* Material supplied *
■ ■ ■ ■
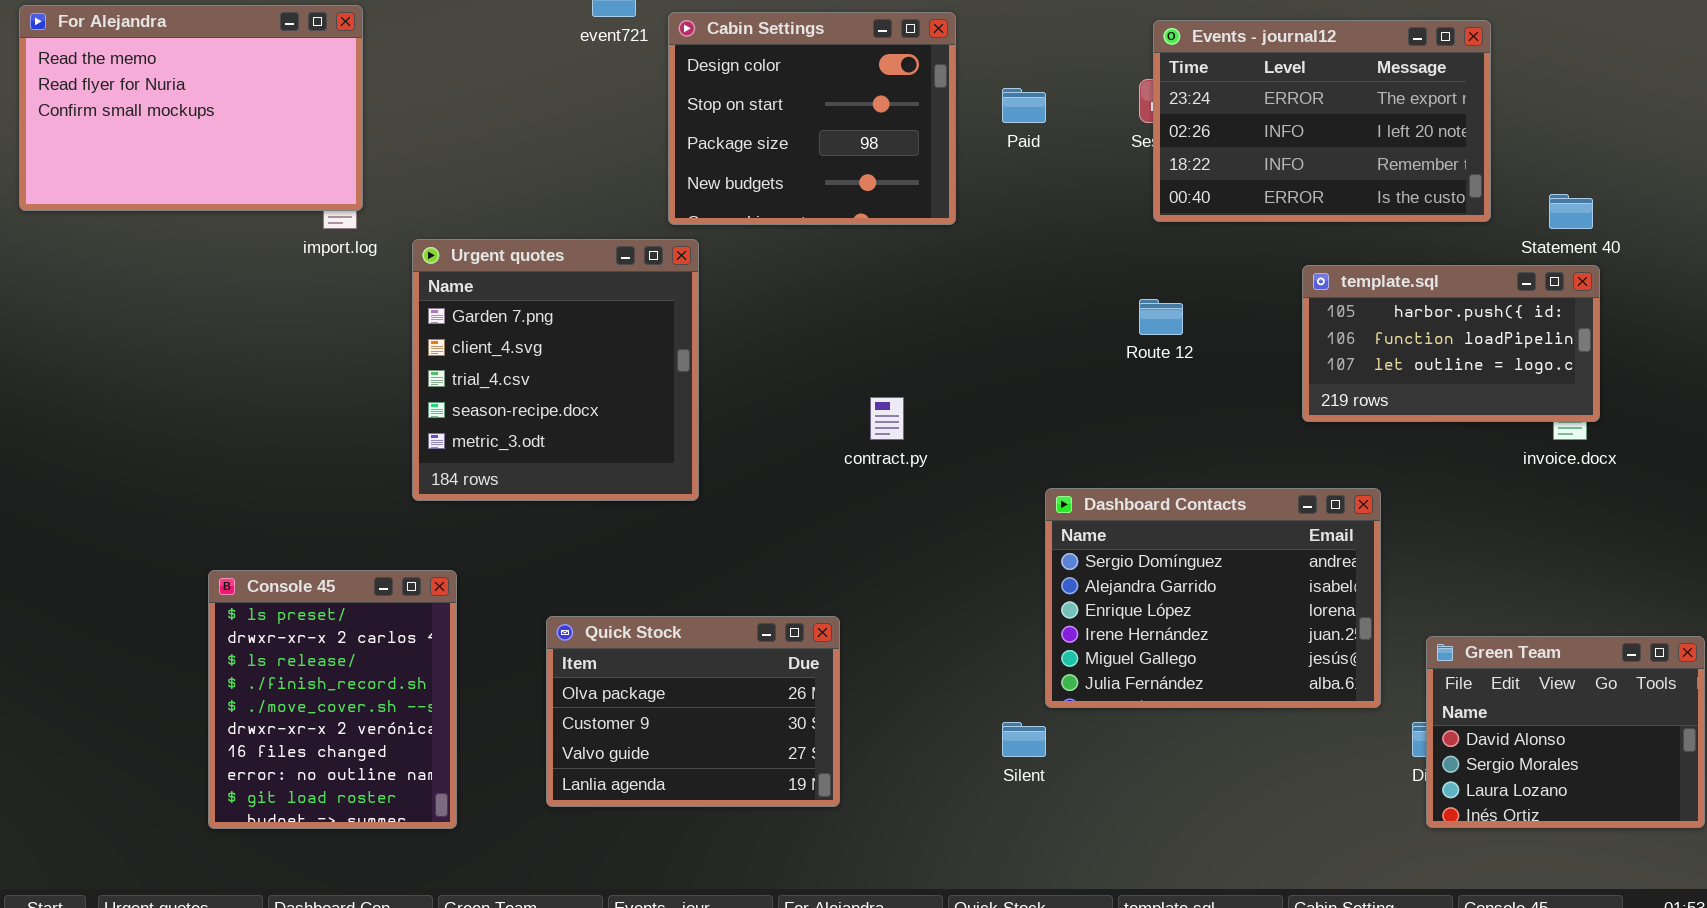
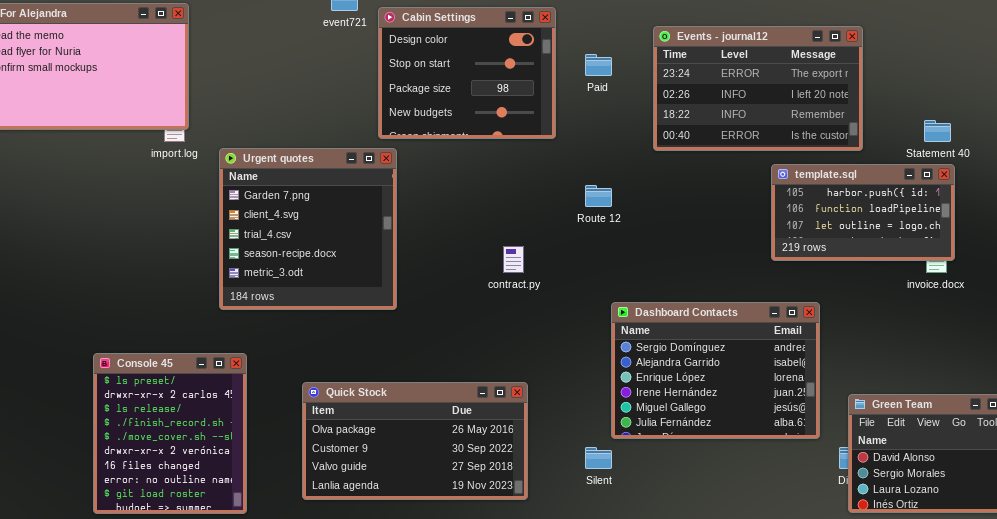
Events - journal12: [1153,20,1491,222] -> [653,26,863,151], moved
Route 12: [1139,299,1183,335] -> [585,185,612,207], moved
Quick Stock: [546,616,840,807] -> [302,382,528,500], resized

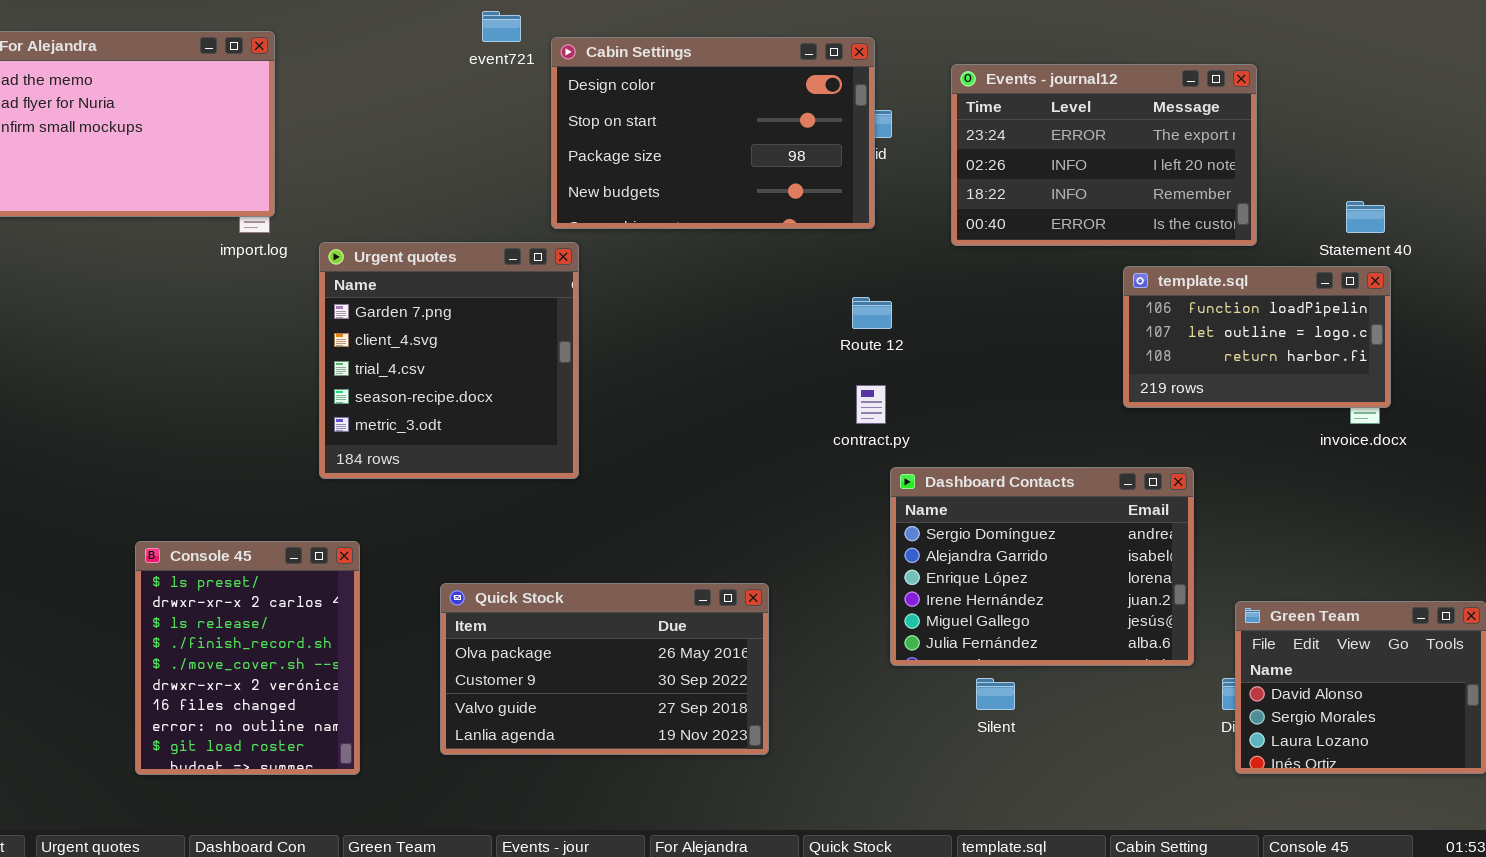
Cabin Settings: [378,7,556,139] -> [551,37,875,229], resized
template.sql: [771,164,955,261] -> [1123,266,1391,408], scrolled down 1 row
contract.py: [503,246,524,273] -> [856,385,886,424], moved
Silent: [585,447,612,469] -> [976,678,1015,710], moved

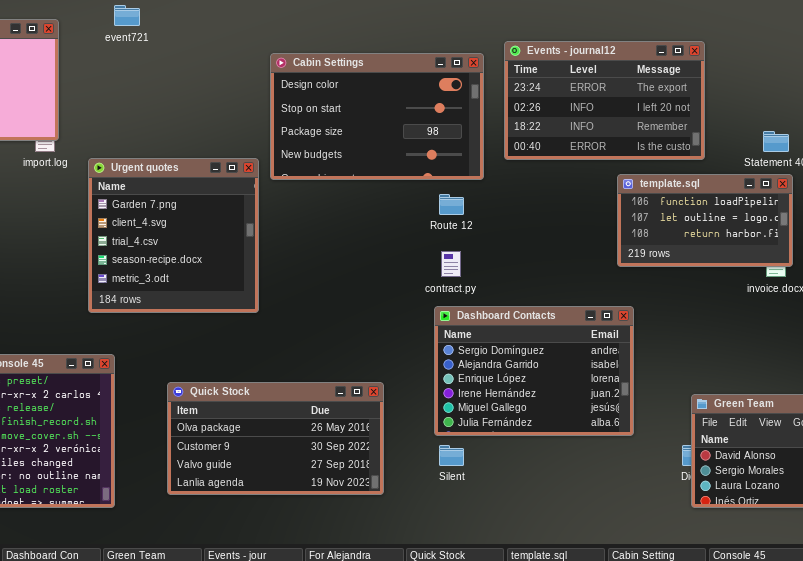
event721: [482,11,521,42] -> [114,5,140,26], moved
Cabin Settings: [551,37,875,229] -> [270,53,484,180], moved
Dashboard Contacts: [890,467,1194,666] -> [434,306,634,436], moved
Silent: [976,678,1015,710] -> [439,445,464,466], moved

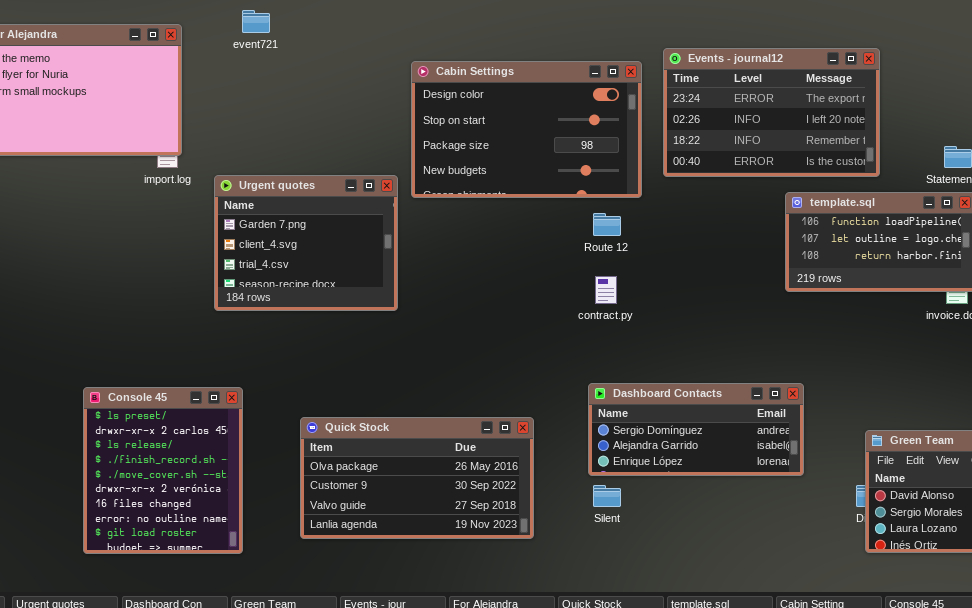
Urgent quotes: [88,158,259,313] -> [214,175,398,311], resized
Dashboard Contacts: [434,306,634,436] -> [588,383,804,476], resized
■ ■ ■ ■
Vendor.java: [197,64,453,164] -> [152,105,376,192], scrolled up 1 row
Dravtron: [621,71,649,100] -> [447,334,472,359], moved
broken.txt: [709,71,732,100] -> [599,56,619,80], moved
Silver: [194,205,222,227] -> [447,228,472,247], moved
■ ■ ■ ■
Reproduce the records above exactly, but only from the line with "Events - journal12: [1153,20,1491,222]" up to and including the line with "Cabin Settings: [551,37,875,229]". Leave the pictures out.

* Exercise answer *
Events - journal12: [1153,20,1491,222] -> [653,26,863,151], moved
Route 12: [1139,299,1183,335] -> [585,185,612,207], moved
Quick Stock: [546,616,840,807] -> [302,382,528,500], resized

Cabin Settings: [378,7,556,139] -> [551,37,875,229], resized
template.sql: [771,164,955,261] -> [1123,266,1391,408], scrolled down 1 row
contract.py: [503,246,524,273] -> [856,385,886,424], moved
Silent: [585,447,612,469] -> [976,678,1015,710], moved

event721: [482,11,521,42] -> [114,5,140,26], moved
Cabin Settings: [551,37,875,229] -> [270,53,484,180], moved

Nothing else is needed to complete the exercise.